Rows from a dataset
_ _ _

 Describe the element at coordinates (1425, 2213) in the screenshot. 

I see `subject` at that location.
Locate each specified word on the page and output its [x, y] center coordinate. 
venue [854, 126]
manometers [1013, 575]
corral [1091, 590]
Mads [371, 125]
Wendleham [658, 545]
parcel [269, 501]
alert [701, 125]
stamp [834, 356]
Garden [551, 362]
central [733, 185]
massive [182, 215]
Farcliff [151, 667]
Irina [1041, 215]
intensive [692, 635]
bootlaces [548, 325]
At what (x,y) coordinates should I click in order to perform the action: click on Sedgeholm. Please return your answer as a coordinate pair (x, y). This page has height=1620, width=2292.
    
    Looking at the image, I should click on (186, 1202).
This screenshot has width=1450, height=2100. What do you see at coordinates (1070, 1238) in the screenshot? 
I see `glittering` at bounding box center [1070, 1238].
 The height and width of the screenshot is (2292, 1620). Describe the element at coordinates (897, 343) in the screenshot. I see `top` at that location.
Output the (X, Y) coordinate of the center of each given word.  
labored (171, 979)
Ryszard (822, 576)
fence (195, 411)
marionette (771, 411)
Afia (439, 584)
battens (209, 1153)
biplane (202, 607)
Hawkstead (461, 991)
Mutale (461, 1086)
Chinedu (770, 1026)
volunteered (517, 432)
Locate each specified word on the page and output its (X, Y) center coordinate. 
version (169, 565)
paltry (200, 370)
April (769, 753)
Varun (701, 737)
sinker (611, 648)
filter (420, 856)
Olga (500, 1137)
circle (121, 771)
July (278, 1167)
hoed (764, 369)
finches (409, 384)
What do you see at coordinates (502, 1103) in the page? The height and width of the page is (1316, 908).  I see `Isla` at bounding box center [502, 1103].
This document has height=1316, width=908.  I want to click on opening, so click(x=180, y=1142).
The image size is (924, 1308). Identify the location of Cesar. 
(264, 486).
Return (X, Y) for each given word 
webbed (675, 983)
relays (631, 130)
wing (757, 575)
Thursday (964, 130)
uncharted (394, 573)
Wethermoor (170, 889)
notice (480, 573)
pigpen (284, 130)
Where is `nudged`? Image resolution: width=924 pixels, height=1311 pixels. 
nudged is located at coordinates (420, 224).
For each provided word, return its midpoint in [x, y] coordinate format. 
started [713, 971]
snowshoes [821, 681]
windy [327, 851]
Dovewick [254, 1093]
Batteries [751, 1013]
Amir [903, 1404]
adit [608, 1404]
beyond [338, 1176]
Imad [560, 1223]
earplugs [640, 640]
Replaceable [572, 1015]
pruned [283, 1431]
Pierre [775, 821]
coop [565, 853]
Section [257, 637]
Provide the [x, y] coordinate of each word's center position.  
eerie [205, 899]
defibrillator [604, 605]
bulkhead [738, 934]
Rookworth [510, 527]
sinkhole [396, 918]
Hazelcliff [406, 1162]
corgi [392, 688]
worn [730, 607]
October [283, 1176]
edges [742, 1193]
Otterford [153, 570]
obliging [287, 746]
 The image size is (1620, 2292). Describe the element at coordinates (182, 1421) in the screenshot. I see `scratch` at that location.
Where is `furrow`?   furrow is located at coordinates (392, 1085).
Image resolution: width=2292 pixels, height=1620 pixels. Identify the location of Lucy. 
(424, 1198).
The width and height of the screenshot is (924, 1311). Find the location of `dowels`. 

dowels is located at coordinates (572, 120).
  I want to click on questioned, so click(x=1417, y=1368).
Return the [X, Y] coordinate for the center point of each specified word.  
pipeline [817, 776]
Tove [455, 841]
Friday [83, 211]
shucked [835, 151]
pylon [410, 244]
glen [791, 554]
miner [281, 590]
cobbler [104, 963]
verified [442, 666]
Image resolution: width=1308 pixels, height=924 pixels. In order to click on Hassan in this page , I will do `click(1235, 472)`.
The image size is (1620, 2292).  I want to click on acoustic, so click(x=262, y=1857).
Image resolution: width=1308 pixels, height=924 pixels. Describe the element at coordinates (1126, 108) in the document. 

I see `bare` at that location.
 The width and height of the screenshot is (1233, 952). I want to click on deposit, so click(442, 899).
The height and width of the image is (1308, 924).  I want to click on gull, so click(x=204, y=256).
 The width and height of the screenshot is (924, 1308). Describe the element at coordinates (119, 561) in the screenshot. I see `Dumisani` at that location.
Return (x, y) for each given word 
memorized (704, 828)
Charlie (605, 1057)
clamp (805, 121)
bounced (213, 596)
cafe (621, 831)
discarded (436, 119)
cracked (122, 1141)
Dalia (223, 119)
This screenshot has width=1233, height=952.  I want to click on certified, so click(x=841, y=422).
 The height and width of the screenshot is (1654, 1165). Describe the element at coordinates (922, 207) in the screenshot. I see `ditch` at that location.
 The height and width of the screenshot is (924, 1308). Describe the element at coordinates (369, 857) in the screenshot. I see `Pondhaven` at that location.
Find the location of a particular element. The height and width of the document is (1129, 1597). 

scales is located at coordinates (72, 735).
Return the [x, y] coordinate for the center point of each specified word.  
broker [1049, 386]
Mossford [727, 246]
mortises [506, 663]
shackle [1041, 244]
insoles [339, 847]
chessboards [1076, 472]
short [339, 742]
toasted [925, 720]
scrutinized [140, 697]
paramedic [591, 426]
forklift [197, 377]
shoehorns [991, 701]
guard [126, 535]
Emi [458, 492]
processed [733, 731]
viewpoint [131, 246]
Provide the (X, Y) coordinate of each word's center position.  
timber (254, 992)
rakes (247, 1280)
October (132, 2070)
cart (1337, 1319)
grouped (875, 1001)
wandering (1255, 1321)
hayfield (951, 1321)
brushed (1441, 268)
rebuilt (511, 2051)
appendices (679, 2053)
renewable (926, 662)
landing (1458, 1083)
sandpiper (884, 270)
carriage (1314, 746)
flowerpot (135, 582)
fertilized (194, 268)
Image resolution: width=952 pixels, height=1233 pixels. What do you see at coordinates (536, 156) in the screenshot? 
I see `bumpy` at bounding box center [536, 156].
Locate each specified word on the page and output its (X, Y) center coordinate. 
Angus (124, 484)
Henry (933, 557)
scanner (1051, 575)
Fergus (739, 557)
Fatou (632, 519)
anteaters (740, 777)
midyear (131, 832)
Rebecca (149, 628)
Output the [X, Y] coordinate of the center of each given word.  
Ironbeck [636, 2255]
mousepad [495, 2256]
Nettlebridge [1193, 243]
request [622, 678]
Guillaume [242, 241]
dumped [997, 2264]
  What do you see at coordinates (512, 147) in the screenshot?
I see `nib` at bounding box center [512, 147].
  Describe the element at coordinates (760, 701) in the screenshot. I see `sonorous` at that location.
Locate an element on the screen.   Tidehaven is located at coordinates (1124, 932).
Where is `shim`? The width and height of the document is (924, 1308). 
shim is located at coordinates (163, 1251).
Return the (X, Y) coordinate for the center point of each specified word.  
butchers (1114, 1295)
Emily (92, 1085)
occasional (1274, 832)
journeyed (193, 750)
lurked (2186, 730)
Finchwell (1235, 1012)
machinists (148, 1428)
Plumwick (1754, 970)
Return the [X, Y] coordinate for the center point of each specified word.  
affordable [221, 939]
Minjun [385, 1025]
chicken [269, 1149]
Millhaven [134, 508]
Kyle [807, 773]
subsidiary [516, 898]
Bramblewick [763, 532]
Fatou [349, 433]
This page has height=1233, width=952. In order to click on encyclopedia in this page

_ _ _

▶ _What you have to do_:
Copy all of the material above word for word, keeping every line in its original order.

▶ _Exercise output_:
 Describe the element at coordinates (1425, 2213) in the screenshot. 

I see `subject` at that location.
Locate each specified word on the page and output its [x, y] center coordinate. 
venue [854, 126]
manometers [1013, 575]
corral [1091, 590]
Mads [371, 125]
Wendleham [658, 545]
parcel [269, 501]
alert [701, 125]
stamp [834, 356]
Garden [551, 362]
central [733, 185]
massive [182, 215]
Farcliff [151, 667]
Irina [1041, 215]
intensive [692, 635]
bootlaces [548, 325]
At what (x,y) coordinates should I click in order to perform the action: click on Sedgeholm. Please return your answer as a coordinate pair (x, y). This page has height=1620, width=2292.
    
    Looking at the image, I should click on (186, 1202).
This screenshot has width=1450, height=2100. What do you see at coordinates (1070, 1238) in the screenshot? 
I see `glittering` at bounding box center [1070, 1238].
 The height and width of the screenshot is (2292, 1620). Describe the element at coordinates (897, 343) in the screenshot. I see `top` at that location.
Output the (X, Y) coordinate of the center of each given word.  
labored (171, 979)
Ryszard (822, 576)
fence (195, 411)
marionette (771, 411)
Afia (439, 584)
battens (209, 1153)
biplane (202, 607)
Hawkstead (461, 991)
Mutale (461, 1086)
Chinedu (770, 1026)
volunteered (517, 432)
Locate each specified word on the page and output its (X, Y) center coordinate. 
version (169, 565)
paltry (200, 370)
April (769, 753)
Varun (701, 737)
sinker (611, 648)
filter (420, 856)
Olga (500, 1137)
circle (121, 771)
July (278, 1167)
hoed (764, 369)
finches (409, 384)
What do you see at coordinates (502, 1103) in the page? The height and width of the page is (1316, 908).  I see `Isla` at bounding box center [502, 1103].
This document has height=1316, width=908.  I want to click on opening, so click(x=180, y=1142).
The image size is (924, 1308). Identify the location of Cesar. 
(264, 486).
Return (X, Y) for each given word 
webbed (675, 983)
relays (631, 130)
wing (757, 575)
Thursday (964, 130)
uncharted (394, 573)
Wethermoor (170, 889)
notice (480, 573)
pigpen (284, 130)
Where is `nudged`? Image resolution: width=924 pixels, height=1311 pixels. 
nudged is located at coordinates (420, 224).
For each provided word, return its midpoint in [x, y] coordinate format. 
started [713, 971]
snowshoes [821, 681]
windy [327, 851]
Dovewick [254, 1093]
Batteries [751, 1013]
Amir [903, 1404]
adit [608, 1404]
beyond [338, 1176]
Imad [560, 1223]
earplugs [640, 640]
Replaceable [572, 1015]
pruned [283, 1431]
Pierre [775, 821]
coop [565, 853]
Section [257, 637]
Provide the [x, y] coordinate of each word's center position.  
eerie [205, 899]
defibrillator [604, 605]
bulkhead [738, 934]
Rookworth [510, 527]
sinkhole [396, 918]
Hazelcliff [406, 1162]
corgi [392, 688]
worn [730, 607]
October [283, 1176]
edges [742, 1193]
Otterford [153, 570]
obliging [287, 746]
 The image size is (1620, 2292). Describe the element at coordinates (182, 1421) in the screenshot. I see `scratch` at that location.
Where is `furrow`?   furrow is located at coordinates (392, 1085).
Image resolution: width=2292 pixels, height=1620 pixels. Identify the location of Lucy. 
(424, 1198).
The width and height of the screenshot is (924, 1311). Find the location of `dowels`. 

dowels is located at coordinates (572, 120).
  I want to click on questioned, so click(x=1417, y=1368).
Return the [X, Y] coordinate for the center point of each specified word.  
pipeline [817, 776]
Tove [455, 841]
Friday [83, 211]
shucked [835, 151]
pylon [410, 244]
glen [791, 554]
miner [281, 590]
cobbler [104, 963]
verified [442, 666]
Image resolution: width=1308 pixels, height=924 pixels. In order to click on Hassan in this page , I will do `click(1235, 472)`.
The image size is (1620, 2292).  I want to click on acoustic, so click(x=262, y=1857).
Image resolution: width=1308 pixels, height=924 pixels. Describe the element at coordinates (1126, 108) in the document. 

I see `bare` at that location.
 The width and height of the screenshot is (1233, 952). I want to click on deposit, so click(442, 899).
The height and width of the image is (1308, 924).  I want to click on gull, so click(x=204, y=256).
 The width and height of the screenshot is (924, 1308). Describe the element at coordinates (119, 561) in the screenshot. I see `Dumisani` at that location.
Return (x, y) for each given word 
memorized (704, 828)
Charlie (605, 1057)
clamp (805, 121)
bounced (213, 596)
cafe (621, 831)
discarded (436, 119)
cracked (122, 1141)
Dalia (223, 119)
This screenshot has width=1233, height=952.  I want to click on certified, so click(x=841, y=422).
 The height and width of the screenshot is (1654, 1165). Describe the element at coordinates (922, 207) in the screenshot. I see `ditch` at that location.
 The height and width of the screenshot is (924, 1308). Describe the element at coordinates (369, 857) in the screenshot. I see `Pondhaven` at that location.
Find the location of a particular element. The height and width of the document is (1129, 1597). 

scales is located at coordinates (72, 735).
Return the [x, y] coordinate for the center point of each specified word.  
broker [1049, 386]
Mossford [727, 246]
mortises [506, 663]
shackle [1041, 244]
insoles [339, 847]
chessboards [1076, 472]
short [339, 742]
toasted [925, 720]
scrutinized [140, 697]
paramedic [591, 426]
forklift [197, 377]
shoehorns [991, 701]
guard [126, 535]
Emi [458, 492]
processed [733, 731]
viewpoint [131, 246]
Provide the (X, Y) coordinate of each word's center position.  
timber (254, 992)
rakes (247, 1280)
October (132, 2070)
cart (1337, 1319)
grouped (875, 1001)
wandering (1255, 1321)
hayfield (951, 1321)
brushed (1441, 268)
rebuilt (511, 2051)
appendices (679, 2053)
renewable (926, 662)
landing (1458, 1083)
sandpiper (884, 270)
carriage (1314, 746)
flowerpot (135, 582)
fertilized (194, 268)
Image resolution: width=952 pixels, height=1233 pixels. What do you see at coordinates (536, 156) in the screenshot? 
I see `bumpy` at bounding box center [536, 156].
Locate each specified word on the page and output its (X, Y) center coordinate. 
Angus (124, 484)
Henry (933, 557)
scanner (1051, 575)
Fergus (739, 557)
Fatou (632, 519)
anteaters (740, 777)
midyear (131, 832)
Rebecca (149, 628)
Output the [X, Y] coordinate of the center of each given word.  
Ironbeck [636, 2255]
mousepad [495, 2256]
Nettlebridge [1193, 243]
request [622, 678]
Guillaume [242, 241]
dumped [997, 2264]
  What do you see at coordinates (512, 147) in the screenshot?
I see `nib` at bounding box center [512, 147].
  Describe the element at coordinates (760, 701) in the screenshot. I see `sonorous` at that location.
Locate an element on the screen.   Tidehaven is located at coordinates (1124, 932).
Where is `shim`? The width and height of the document is (924, 1308). 
shim is located at coordinates (163, 1251).
Return the (X, Y) coordinate for the center point of each specified word.  
butchers (1114, 1295)
Emily (92, 1085)
occasional (1274, 832)
journeyed (193, 750)
lurked (2186, 730)
Finchwell (1235, 1012)
machinists (148, 1428)
Plumwick (1754, 970)
Return the [X, Y] coordinate for the center point of each specified word.  
affordable [221, 939]
Minjun [385, 1025]
chicken [269, 1149]
Millhaven [134, 508]
Kyle [807, 773]
subsidiary [516, 898]
Bramblewick [763, 532]
Fatou [349, 433]
This page has height=1233, width=952. In order to click on encyclopedia in this page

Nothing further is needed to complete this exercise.